Your goal. No pictures should appear in the copy; otherwise retype the entries exactly.

---------- The data ----------

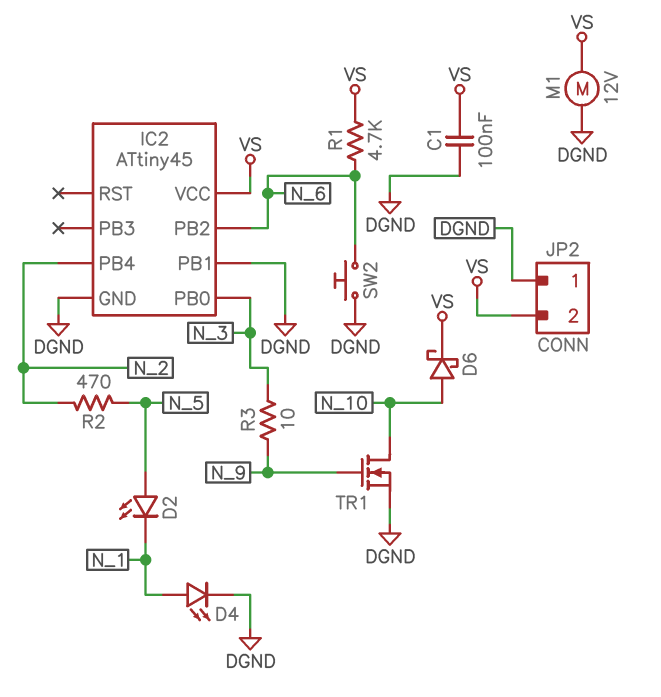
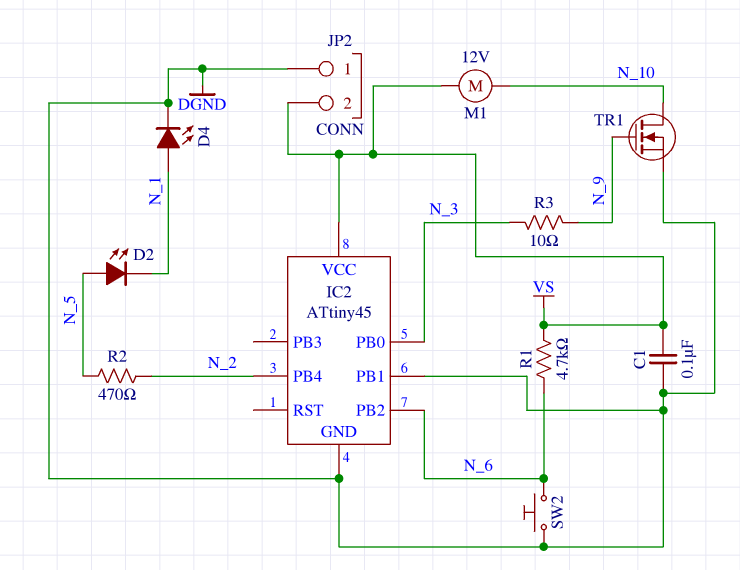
D6: schottky (A N_10, K VS) -> none
M1: motor 12V (DGND, VS) -> motor 12V (N_10, VS)

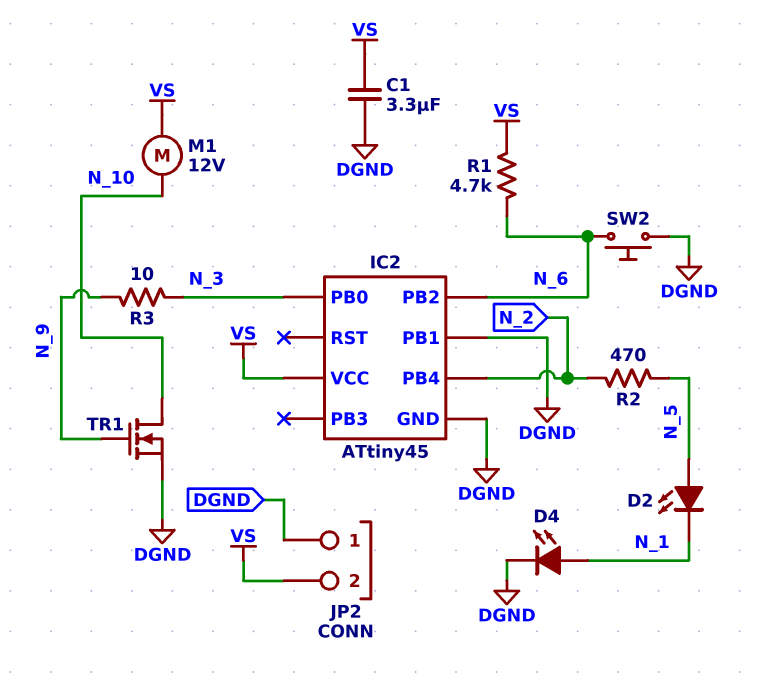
C1: 100nF (DGND, VS) -> 3.3uF (DGND, VS)

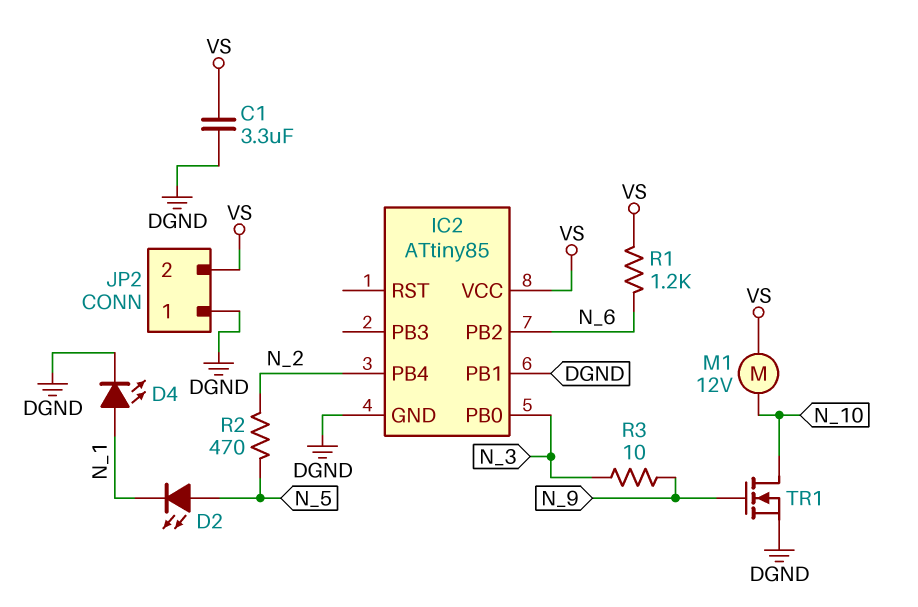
IC2: ATtiny45 -> ATtiny85
R1: 4.7k (N_6, VS) -> 1.2k (N_6, VS)
SW2: button (DGND, N_6) -> none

----------

Solution to this task.
D6: schottky (A N_10, K VS) -> none
M1: motor 12V (DGND, VS) -> motor 12V (N_10, VS)

C1: 100nF (DGND, VS) -> 3.3uF (DGND, VS)

IC2: ATtiny45 -> ATtiny85
R1: 4.7k (N_6, VS) -> 1.2k (N_6, VS)
SW2: button (DGND, N_6) -> none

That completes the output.